ABOUT THIS TASK: Nothing but the records, transcribed verbatim and stripped of images, should appear in the answer.

EXCERPTED DATA:
■ ■ ■ ■ ■

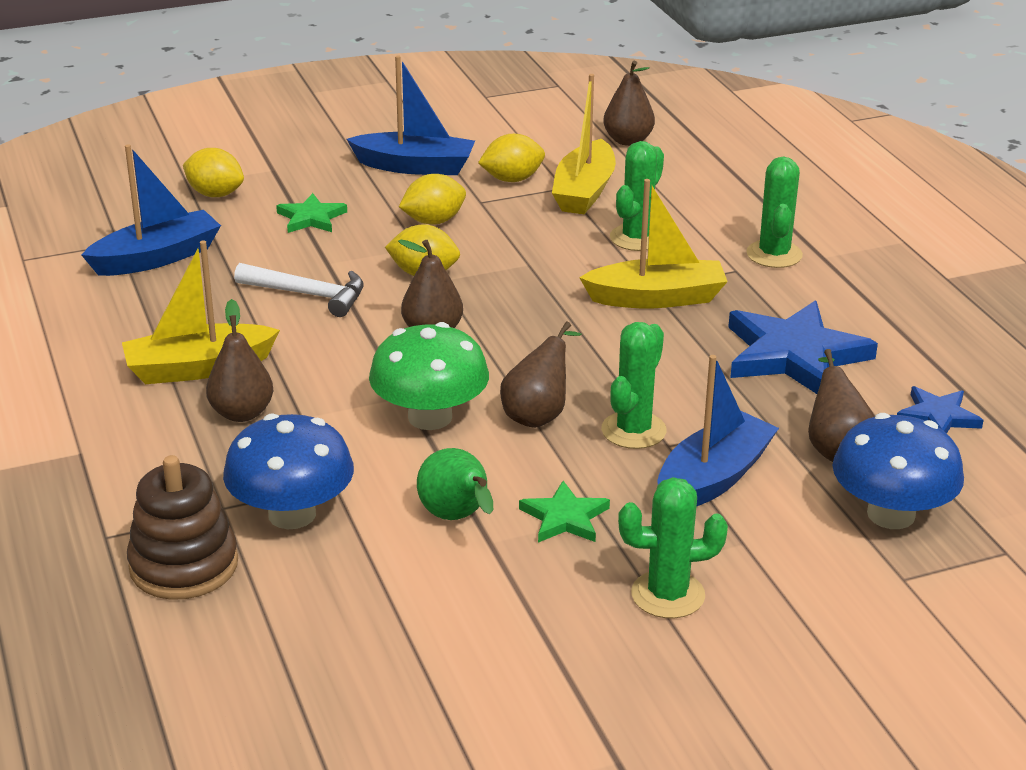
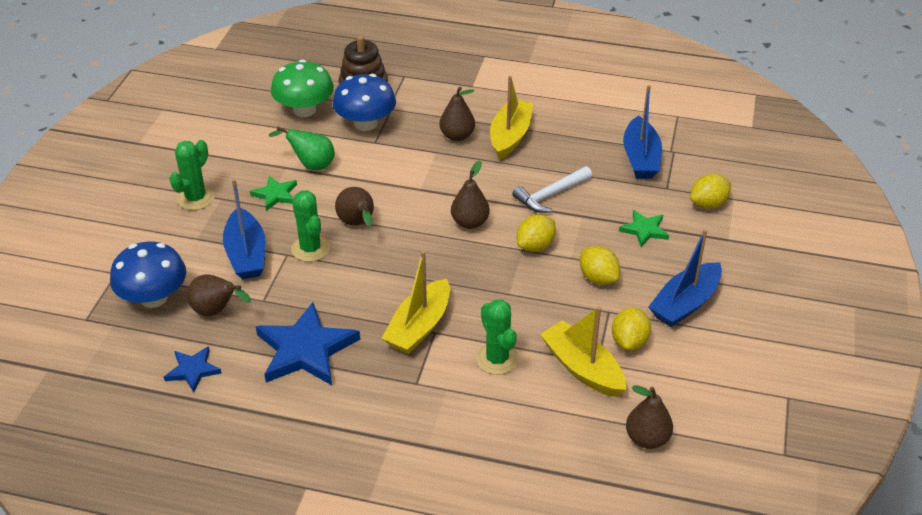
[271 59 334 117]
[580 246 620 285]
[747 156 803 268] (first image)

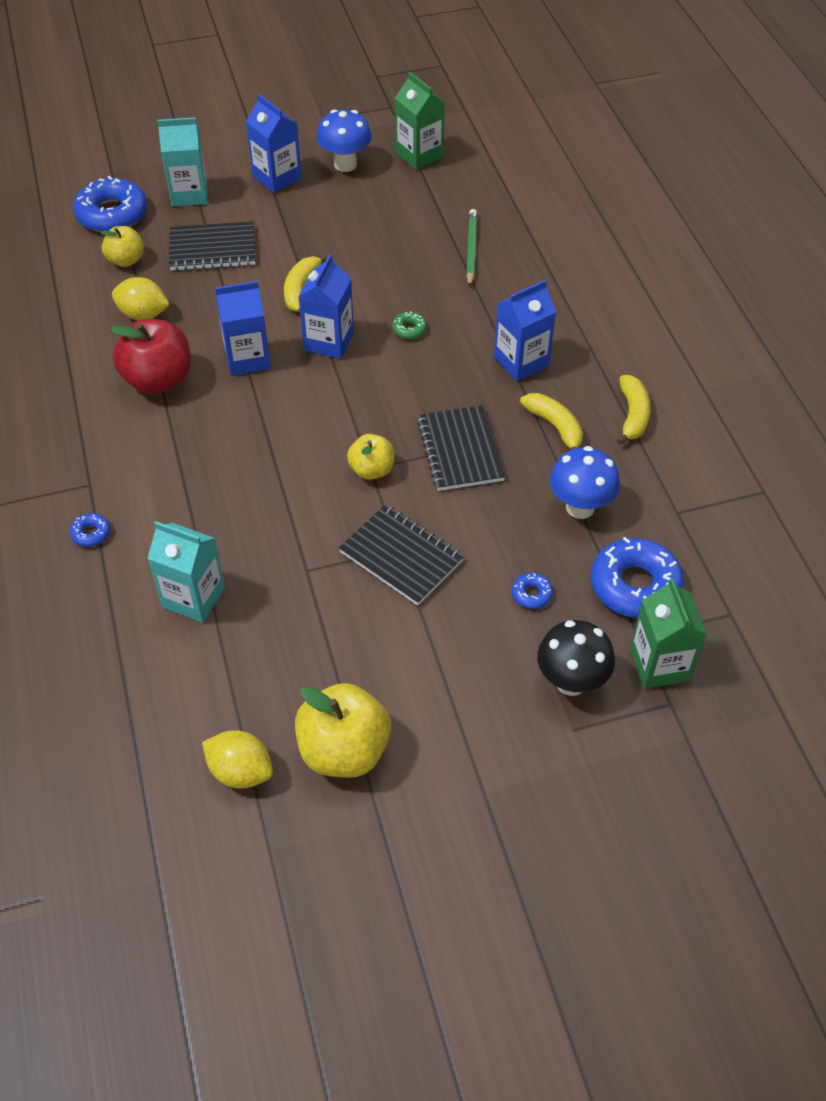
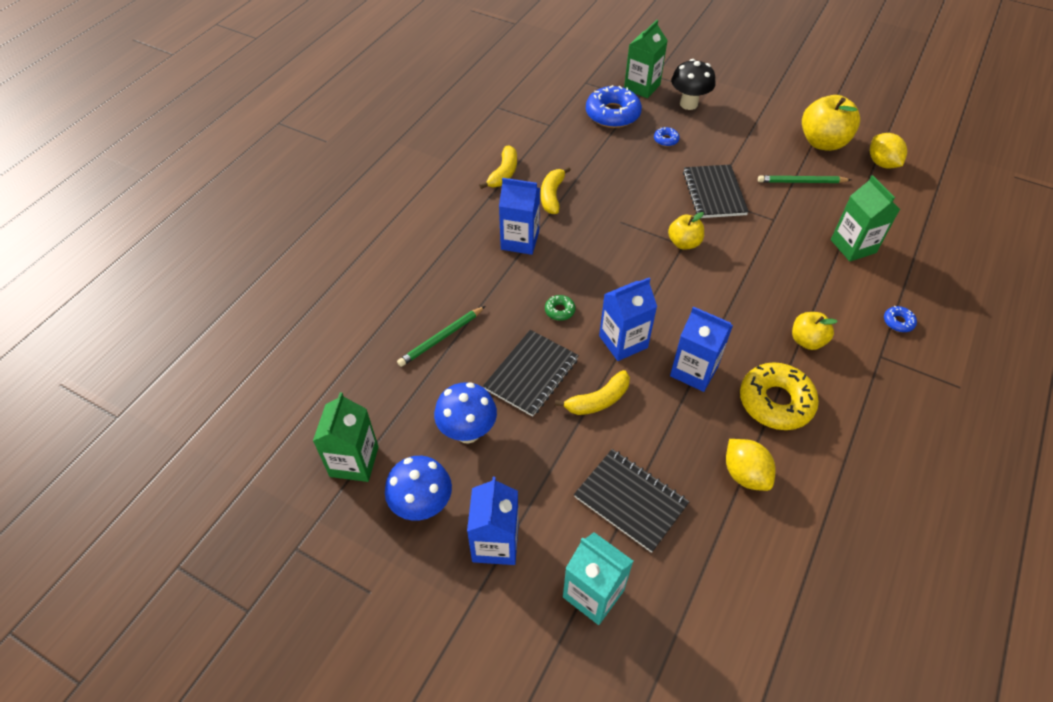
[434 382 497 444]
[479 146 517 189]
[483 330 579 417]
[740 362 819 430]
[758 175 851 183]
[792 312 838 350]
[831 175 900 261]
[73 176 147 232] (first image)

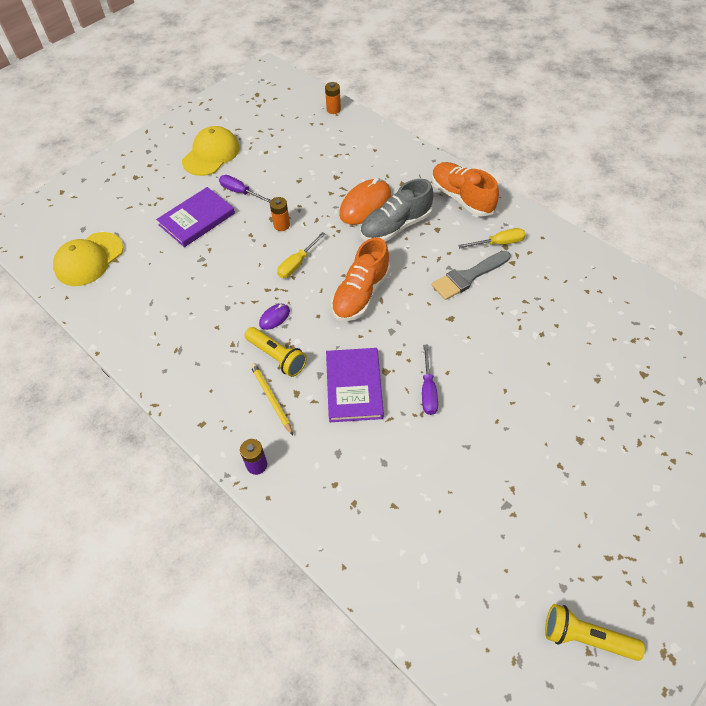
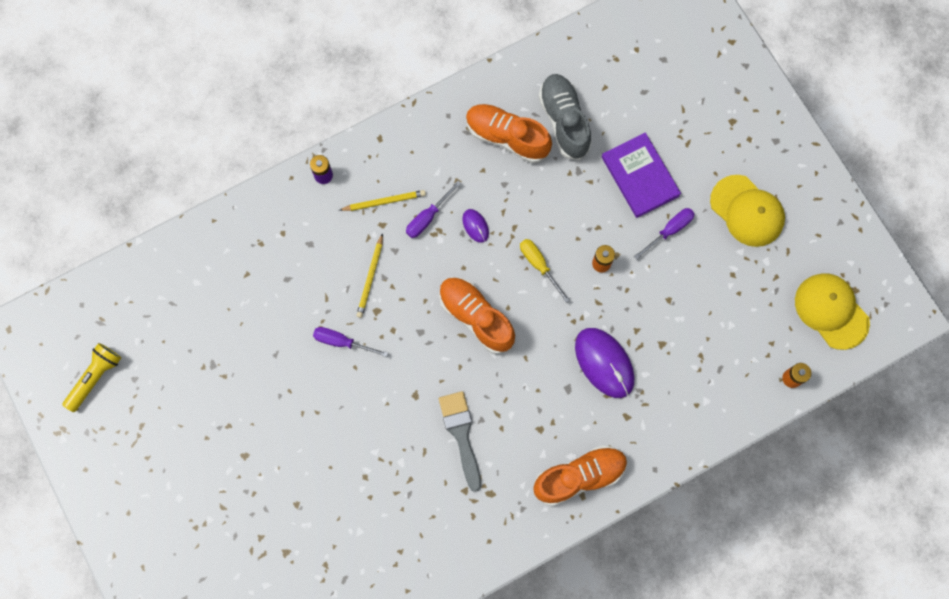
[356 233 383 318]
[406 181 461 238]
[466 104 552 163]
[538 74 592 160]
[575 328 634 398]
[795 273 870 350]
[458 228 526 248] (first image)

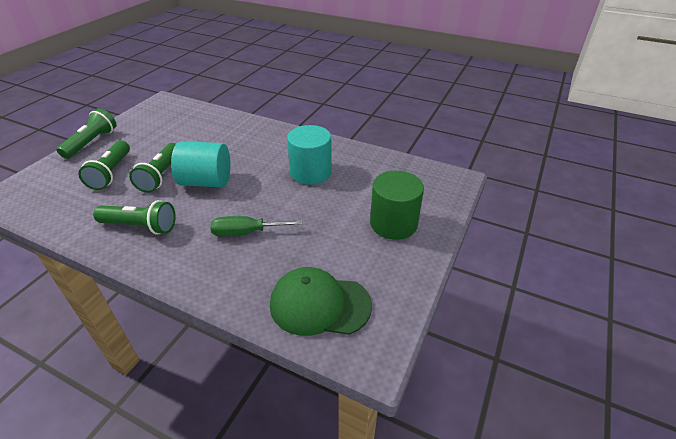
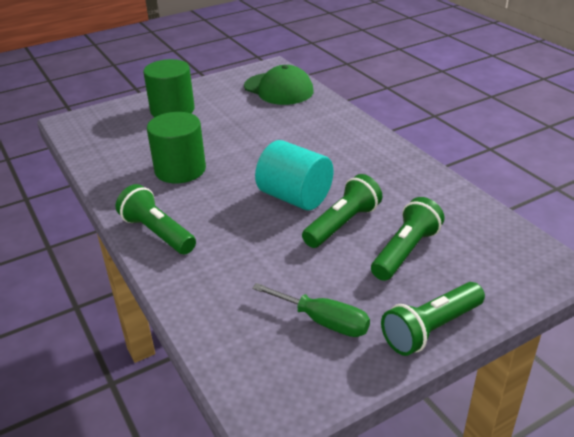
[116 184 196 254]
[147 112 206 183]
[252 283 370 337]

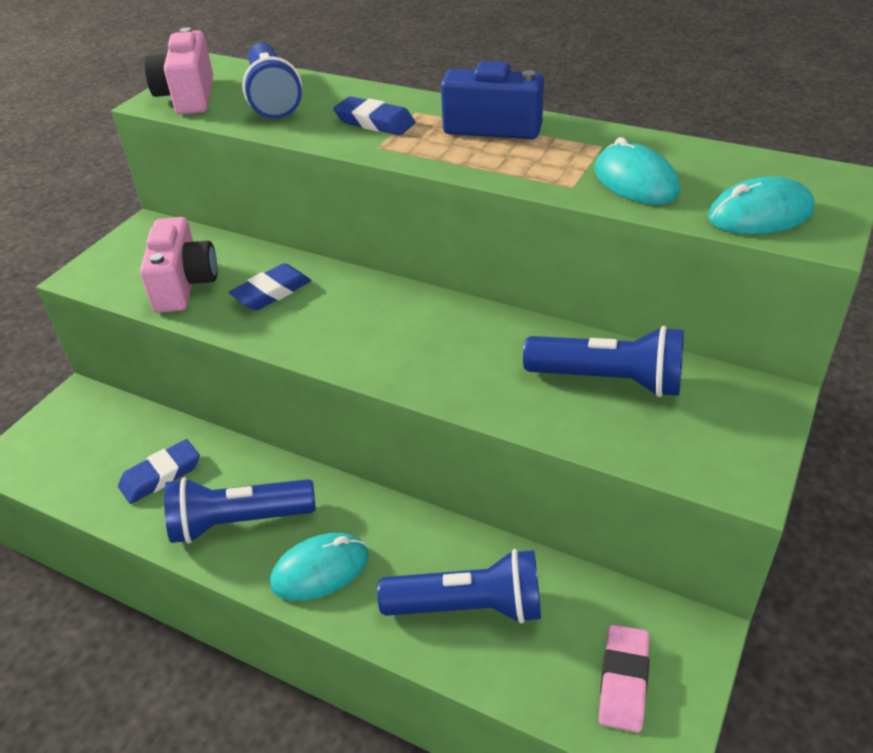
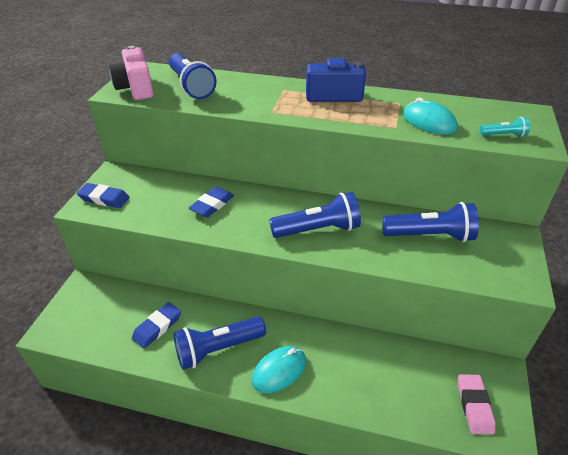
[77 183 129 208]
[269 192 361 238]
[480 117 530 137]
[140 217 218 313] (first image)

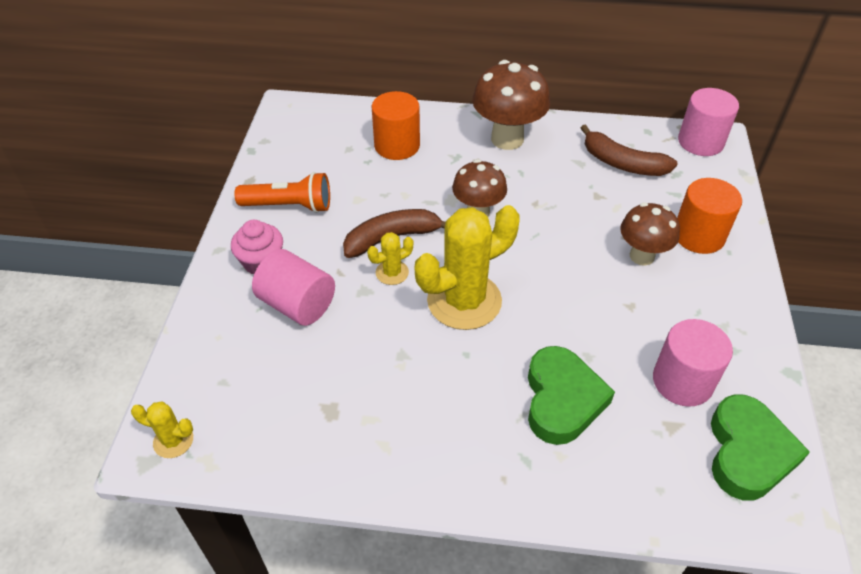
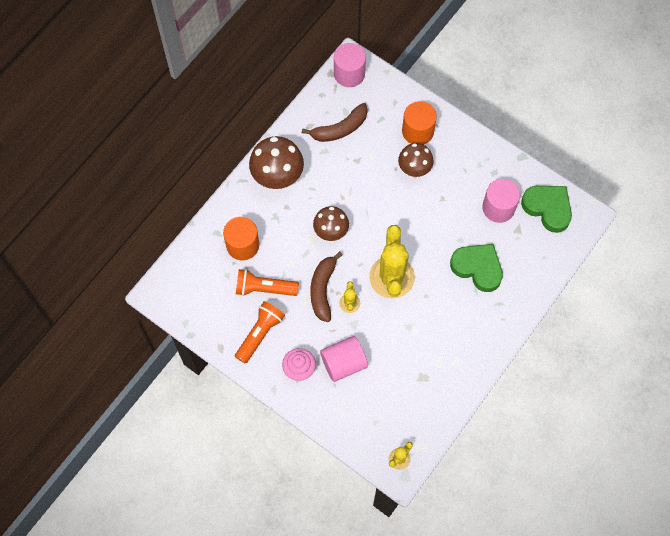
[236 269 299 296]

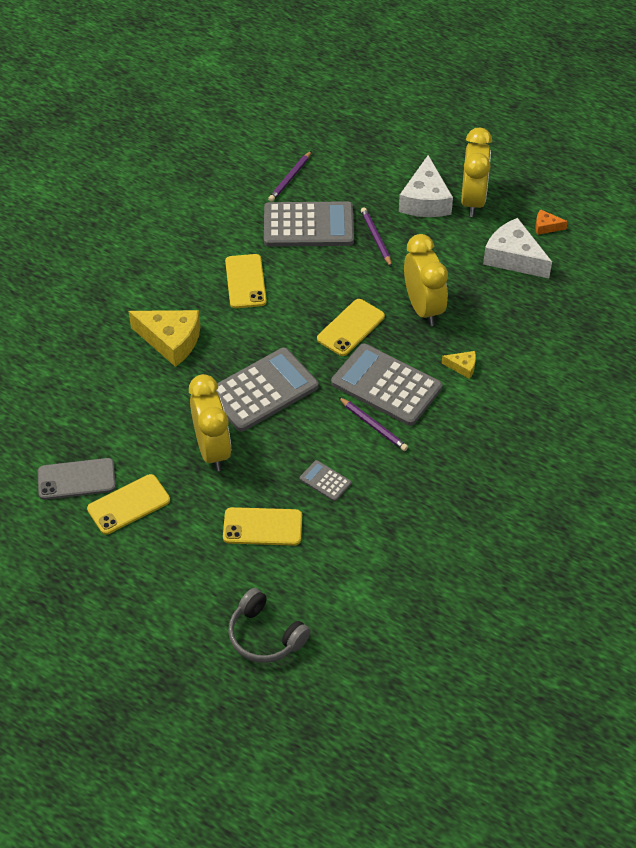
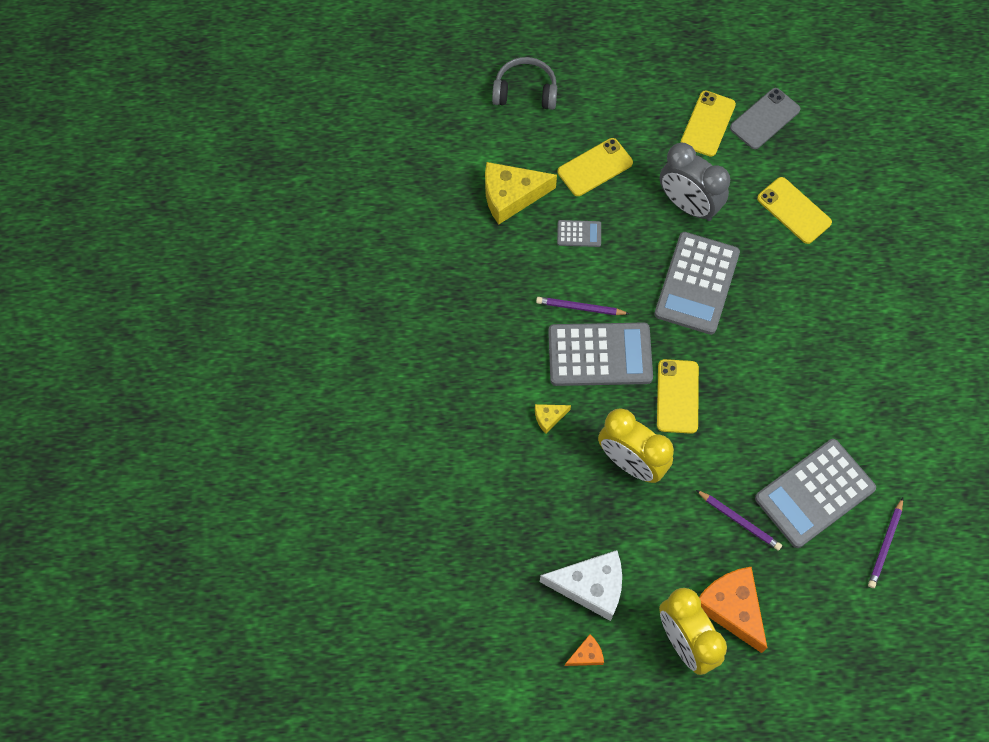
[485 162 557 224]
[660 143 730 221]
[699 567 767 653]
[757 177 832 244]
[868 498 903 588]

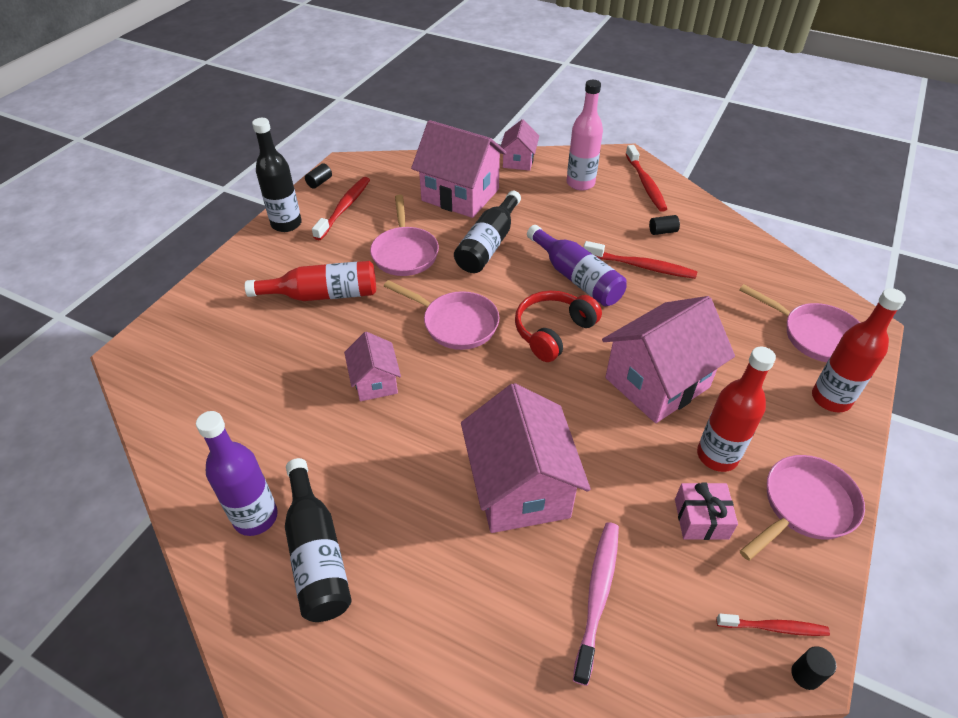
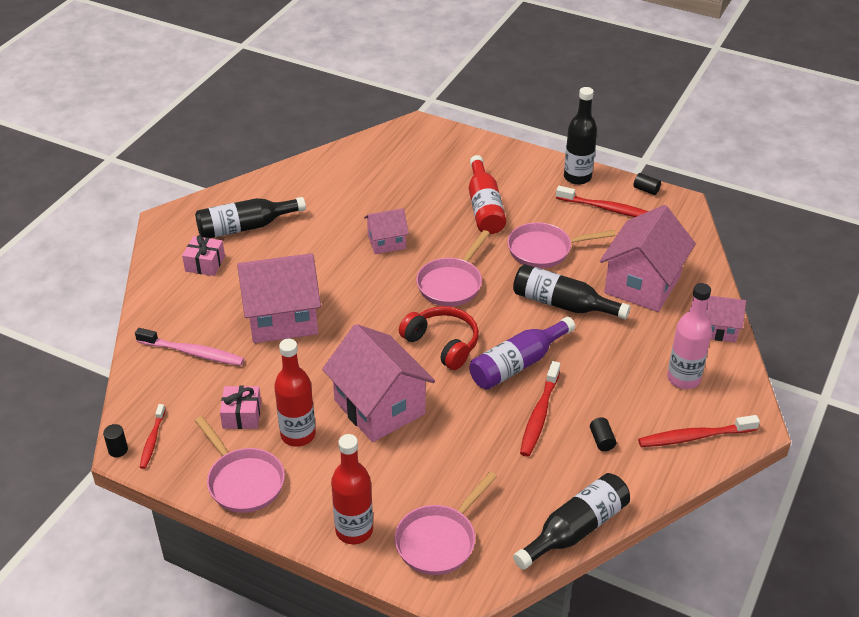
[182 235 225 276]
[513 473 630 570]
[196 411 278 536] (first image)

■ ■ ■ ■ ■

EXERCISE RESPONSE:
[271 59 334 117]
[580 246 620 285]
[747 156 803 268] (first image)

[434 382 497 444]
[479 146 517 189]
[483 330 579 417]
[740 362 819 430]
[758 175 851 183]
[792 312 838 350]
[831 175 900 261]
[73 176 147 232] (first image)

[356 233 383 318]
[406 181 461 238]
[466 104 552 163]
[538 74 592 160]
[575 328 634 398]
[795 273 870 350]
[458 228 526 248] (first image)

[116 184 196 254]
[147 112 206 183]
[252 283 370 337]

[77 183 129 208]
[269 192 361 238]
[480 117 530 137]
[140 217 218 313] (first image)

[236 269 299 296]

[485 162 557 224]
[660 143 730 221]
[699 567 767 653]
[757 177 832 244]
[868 498 903 588]

[182 235 225 276]
[513 473 630 570]
[196 411 278 536] (first image)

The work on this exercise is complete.